======== GIVEN INFORMATION ========

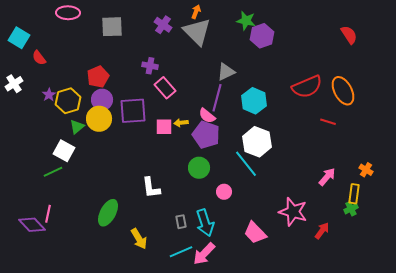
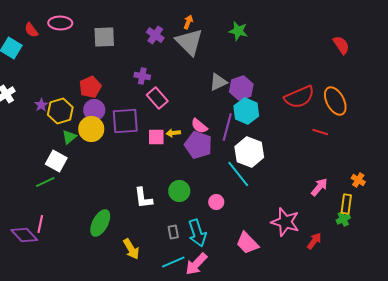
purple hexagon: (262, 36) -> (241, 88), moved
red semicircle: (39, 58) -> (31, 30), moved
purple line: (217, 98) -> (227, 127), moved
green circle: (199, 168) -> (179, 191), moved

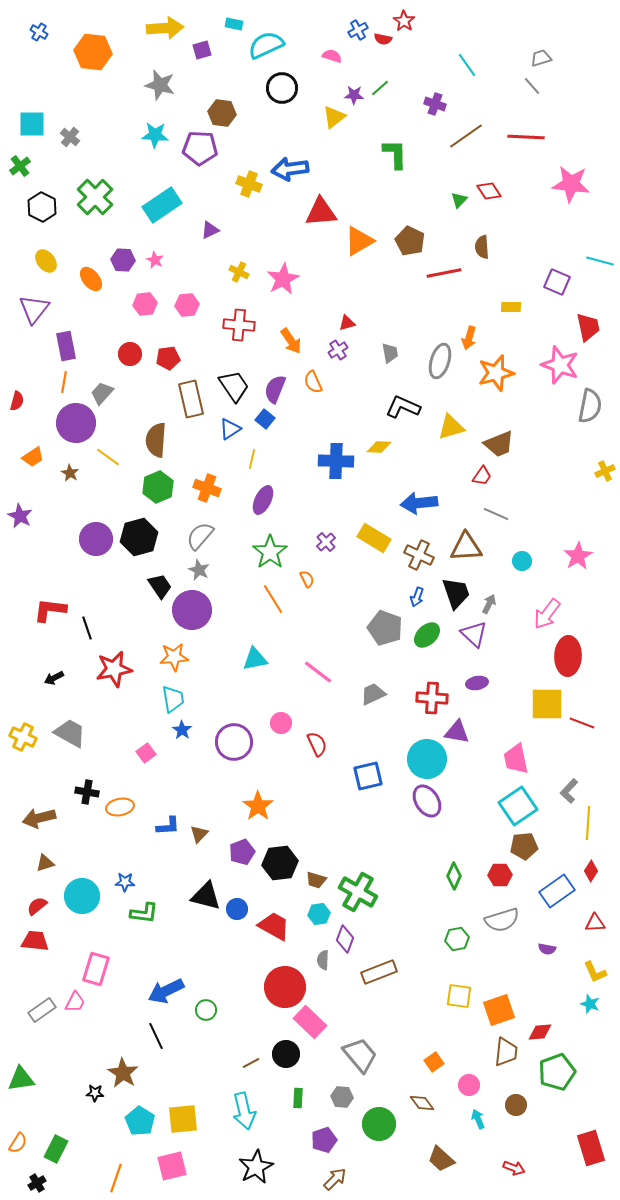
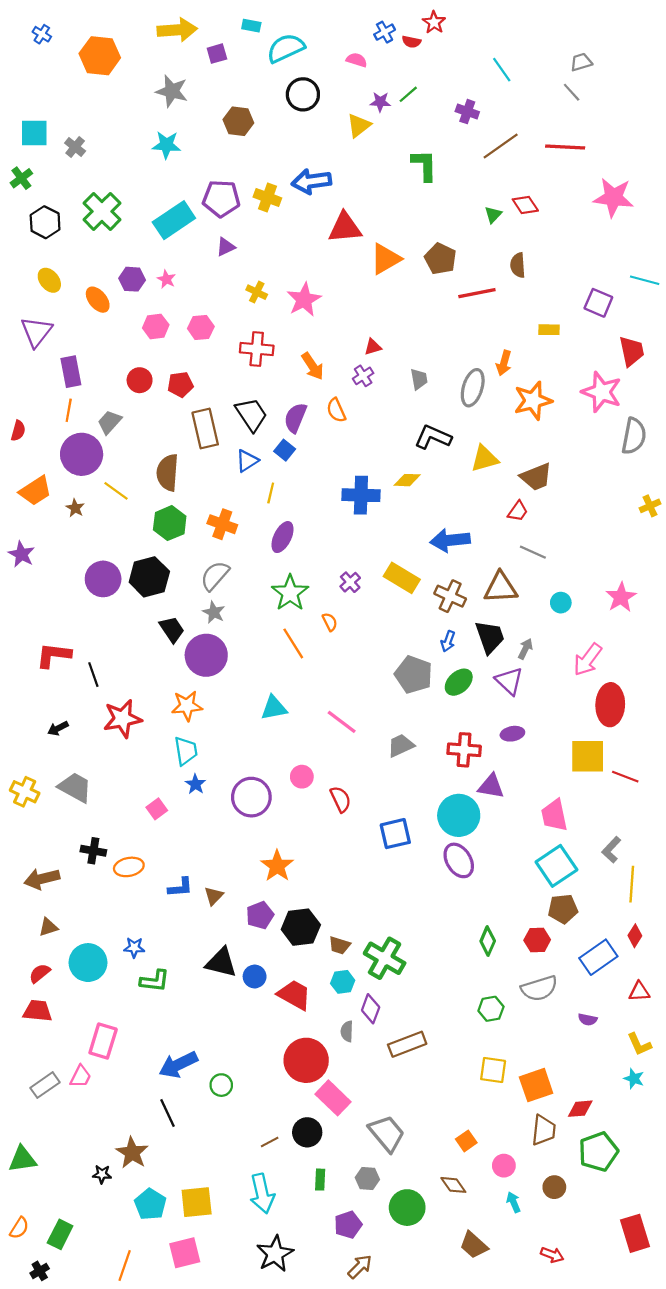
purple pentagon: (200, 148) -> (221, 199), moved
orange trapezoid: (33, 457) -> (35, 491), size x1.4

========

> WHAT YOU SHOULD DO: The required answer is each line of the data in which the word "purple" appears.

> WORKED SOLUTION:
purple hexagon: (262, 36) -> (241, 88), moved
purple line: (217, 98) -> (227, 127), moved
purple pentagon: (200, 148) -> (221, 199), moved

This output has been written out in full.